OBJECTIVE: Copy the listing below from its start through the line containing "2: (223, 509)", both ends included, and nothing more. In the answers, multiply every x and y coordinate by 1.1 and round to a whole number, with halves rounded up. Leave every other number as it is.

PROVIDED DATA:
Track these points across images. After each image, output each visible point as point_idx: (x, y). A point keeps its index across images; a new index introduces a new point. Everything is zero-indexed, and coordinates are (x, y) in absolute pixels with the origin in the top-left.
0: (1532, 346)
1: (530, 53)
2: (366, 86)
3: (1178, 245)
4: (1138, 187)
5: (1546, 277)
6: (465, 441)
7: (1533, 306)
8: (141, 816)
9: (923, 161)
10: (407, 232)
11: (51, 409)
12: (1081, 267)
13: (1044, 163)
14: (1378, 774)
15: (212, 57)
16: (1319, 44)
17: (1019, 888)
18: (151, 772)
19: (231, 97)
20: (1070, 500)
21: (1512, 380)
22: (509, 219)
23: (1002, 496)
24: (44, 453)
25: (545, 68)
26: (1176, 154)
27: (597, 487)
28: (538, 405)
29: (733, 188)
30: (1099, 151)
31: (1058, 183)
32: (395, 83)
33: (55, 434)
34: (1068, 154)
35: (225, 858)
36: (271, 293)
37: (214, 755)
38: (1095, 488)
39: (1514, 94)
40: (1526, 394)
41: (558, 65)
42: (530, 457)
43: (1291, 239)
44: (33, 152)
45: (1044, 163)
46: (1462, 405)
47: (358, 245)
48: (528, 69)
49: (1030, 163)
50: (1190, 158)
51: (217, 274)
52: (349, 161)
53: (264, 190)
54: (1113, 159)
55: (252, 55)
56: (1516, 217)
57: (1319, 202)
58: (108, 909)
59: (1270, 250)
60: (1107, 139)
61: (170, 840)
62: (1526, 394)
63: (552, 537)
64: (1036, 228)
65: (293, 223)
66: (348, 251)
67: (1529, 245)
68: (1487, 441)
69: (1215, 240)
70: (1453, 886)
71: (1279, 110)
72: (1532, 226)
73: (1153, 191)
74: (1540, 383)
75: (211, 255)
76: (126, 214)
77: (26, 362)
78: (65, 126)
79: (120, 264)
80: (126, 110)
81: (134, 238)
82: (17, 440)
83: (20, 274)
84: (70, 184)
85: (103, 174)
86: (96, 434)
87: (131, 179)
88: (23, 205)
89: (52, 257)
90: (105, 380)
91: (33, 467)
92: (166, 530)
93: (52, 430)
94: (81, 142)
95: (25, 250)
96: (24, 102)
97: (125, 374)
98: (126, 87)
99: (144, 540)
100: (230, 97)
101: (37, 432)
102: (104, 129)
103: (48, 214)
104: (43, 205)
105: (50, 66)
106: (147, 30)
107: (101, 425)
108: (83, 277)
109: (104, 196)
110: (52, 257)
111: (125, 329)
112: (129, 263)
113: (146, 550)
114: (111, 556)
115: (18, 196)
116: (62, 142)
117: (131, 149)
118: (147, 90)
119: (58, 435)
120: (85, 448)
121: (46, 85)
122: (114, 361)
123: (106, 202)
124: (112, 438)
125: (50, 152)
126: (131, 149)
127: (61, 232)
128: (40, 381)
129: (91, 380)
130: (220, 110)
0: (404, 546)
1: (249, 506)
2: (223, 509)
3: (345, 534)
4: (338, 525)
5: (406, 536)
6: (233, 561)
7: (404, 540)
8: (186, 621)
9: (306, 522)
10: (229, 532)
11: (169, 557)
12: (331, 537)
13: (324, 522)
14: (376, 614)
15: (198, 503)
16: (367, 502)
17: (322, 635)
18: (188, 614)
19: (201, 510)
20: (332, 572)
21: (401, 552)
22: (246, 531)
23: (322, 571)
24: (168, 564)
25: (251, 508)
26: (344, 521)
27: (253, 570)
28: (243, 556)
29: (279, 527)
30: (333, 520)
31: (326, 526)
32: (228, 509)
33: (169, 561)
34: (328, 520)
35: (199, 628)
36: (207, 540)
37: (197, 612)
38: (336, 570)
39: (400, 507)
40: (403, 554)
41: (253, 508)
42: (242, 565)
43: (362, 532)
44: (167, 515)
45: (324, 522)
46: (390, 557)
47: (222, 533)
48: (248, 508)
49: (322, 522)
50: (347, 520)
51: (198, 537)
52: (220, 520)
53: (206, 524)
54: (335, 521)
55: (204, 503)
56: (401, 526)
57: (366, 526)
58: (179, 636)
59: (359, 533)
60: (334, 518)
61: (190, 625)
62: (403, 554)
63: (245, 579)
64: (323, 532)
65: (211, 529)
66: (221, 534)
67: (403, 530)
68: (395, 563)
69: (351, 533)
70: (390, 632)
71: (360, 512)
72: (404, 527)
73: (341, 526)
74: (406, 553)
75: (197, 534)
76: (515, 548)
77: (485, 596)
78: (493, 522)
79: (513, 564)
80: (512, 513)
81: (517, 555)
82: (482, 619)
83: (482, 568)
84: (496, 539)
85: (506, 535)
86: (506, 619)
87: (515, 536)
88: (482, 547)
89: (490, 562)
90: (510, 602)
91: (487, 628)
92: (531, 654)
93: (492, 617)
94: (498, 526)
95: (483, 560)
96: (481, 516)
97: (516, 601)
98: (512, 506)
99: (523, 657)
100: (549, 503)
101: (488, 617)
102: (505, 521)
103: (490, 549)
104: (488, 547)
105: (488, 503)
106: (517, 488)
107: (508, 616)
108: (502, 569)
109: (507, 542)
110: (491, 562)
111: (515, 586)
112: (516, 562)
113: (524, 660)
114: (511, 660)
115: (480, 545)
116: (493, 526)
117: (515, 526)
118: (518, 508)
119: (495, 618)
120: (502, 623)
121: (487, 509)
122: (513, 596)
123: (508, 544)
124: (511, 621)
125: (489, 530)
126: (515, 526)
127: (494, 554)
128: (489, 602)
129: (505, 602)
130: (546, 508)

CORRECT RESPONSE:
Track these points across images. After each image, output each visible point as point_idx: (x, y). A point keeps its index across images; a new index introduces a new point. Everything is zero-indexed, and coordinates are (x, y) in absolute pixels with the origin in the top-left.
0: (1532, 346)
1: (530, 53)
2: (366, 86)
3: (1178, 245)
4: (1138, 187)
5: (1546, 277)
6: (465, 441)
7: (1533, 306)
8: (141, 816)
9: (923, 161)
10: (407, 232)
11: (51, 409)
12: (1081, 267)
13: (1044, 163)
14: (1378, 774)
15: (212, 57)
16: (1319, 44)
17: (1019, 888)
18: (151, 772)
19: (231, 97)
20: (1070, 500)
21: (1512, 380)
22: (509, 219)
23: (1002, 496)
24: (44, 453)
25: (545, 68)
26: (1176, 154)
27: (597, 487)
28: (538, 405)
29: (733, 188)
30: (1099, 151)
31: (1058, 183)
32: (395, 83)
33: (55, 434)
34: (1068, 154)
35: (225, 858)
36: (271, 293)
37: (214, 755)
38: (1095, 488)
39: (1514, 94)
40: (1526, 394)
41: (558, 65)
42: (530, 457)
43: (1291, 239)
44: (33, 152)
45: (1044, 163)
46: (1462, 405)
47: (358, 245)
48: (528, 69)
49: (1030, 163)
50: (1190, 158)
51: (217, 274)
52: (349, 161)
53: (264, 190)
54: (1113, 159)
55: (252, 55)
56: (1516, 217)
57: (1319, 202)
58: (108, 909)
59: (1270, 250)
60: (1107, 139)
61: (170, 840)
62: (1526, 394)
63: (552, 537)
64: (1036, 228)
65: (293, 223)
66: (348, 251)
67: (1529, 245)
68: (1487, 441)
69: (1215, 240)
70: (1453, 886)
71: (1279, 110)
72: (1532, 226)
73: (1153, 191)
74: (1540, 383)
75: (211, 255)
76: (126, 214)
77: (26, 362)
78: (65, 126)
79: (120, 264)
80: (126, 110)
81: (134, 238)
82: (17, 440)
83: (20, 274)
84: (70, 184)
85: (103, 174)
86: (96, 434)
87: (131, 179)
88: (23, 205)
89: (52, 257)
90: (105, 380)
91: (33, 467)
92: (166, 530)
93: (52, 430)
94: (81, 142)
95: (25, 250)
96: (24, 102)
97: (125, 374)
98: (126, 87)
99: (144, 540)
100: (230, 97)
101: (37, 432)
102: (104, 129)
103: (48, 214)
104: (43, 205)
105: (50, 66)
106: (147, 30)
107: (101, 425)
108: (83, 277)
109: (104, 196)
110: (52, 257)
111: (125, 329)
112: (129, 263)
113: (146, 550)
114: (111, 556)
115: (18, 196)
116: (62, 142)
117: (131, 149)
118: (147, 90)
119: (58, 435)
120: (85, 448)
121: (46, 85)
122: (114, 361)
123: (106, 202)
124: (112, 438)
125: (50, 152)
126: (131, 149)
127: (61, 232)
128: (40, 381)
129: (91, 380)
130: (220, 110)
0: (444, 601)
1: (274, 557)
2: (245, 560)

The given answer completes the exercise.